== Segment start ==

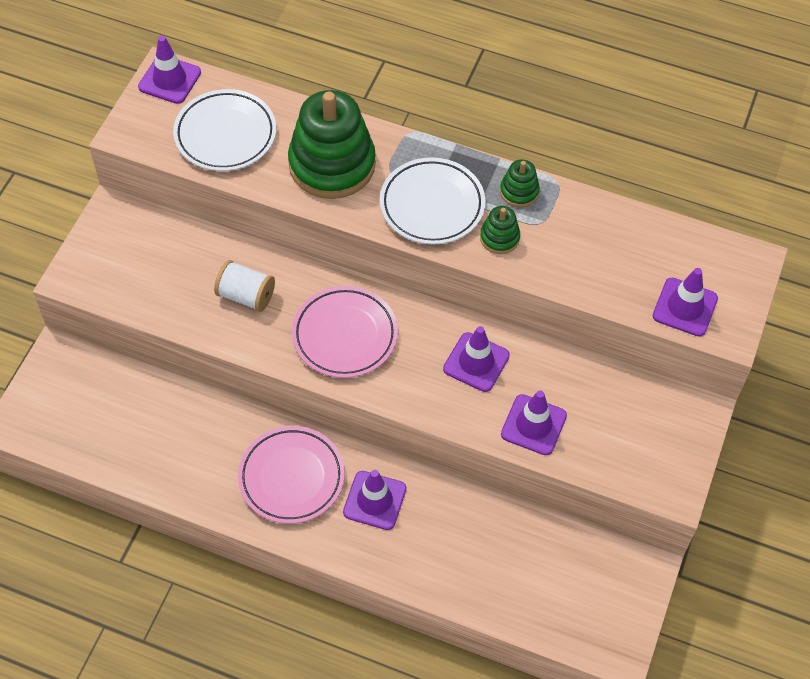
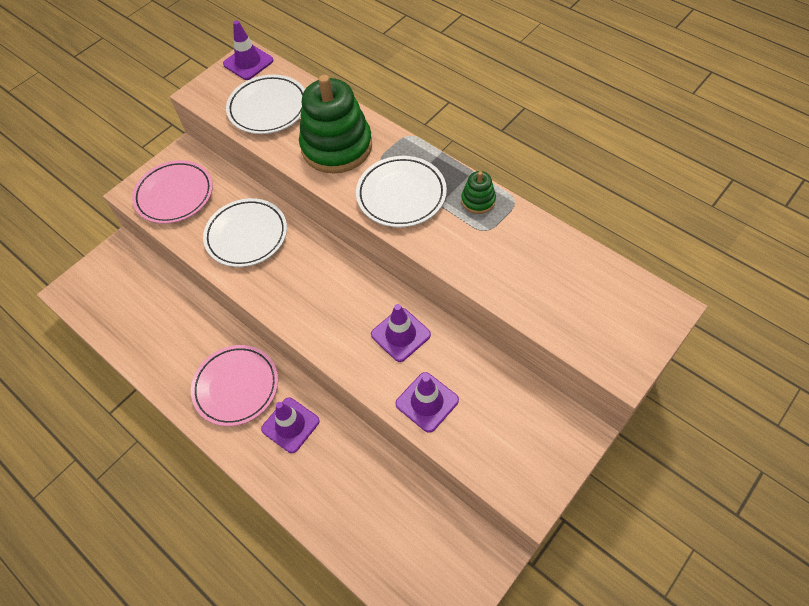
camera: 25 degrees right, 0 degrees up
(246, 296) = (246, 235): white spool -> white plate
(345, 335) = (306, 285): pink plate -> pink plate (174, 195)
(499, 238) = (446, 234): green stacking toy -> none
(685, 307) = (589, 335): purple traffic cone -> none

== Segment end ==

**What you are asked to do**.
Every record is to be reproduced exactly, with no pictures included.

**Your response**.
camera: 25 degrees right, 0 degrees up
(246, 296) = (246, 235): white spool -> white plate
(345, 335) = (306, 285): pink plate -> pink plate (174, 195)
(499, 238) = (446, 234): green stacking toy -> none
(685, 307) = (589, 335): purple traffic cone -> none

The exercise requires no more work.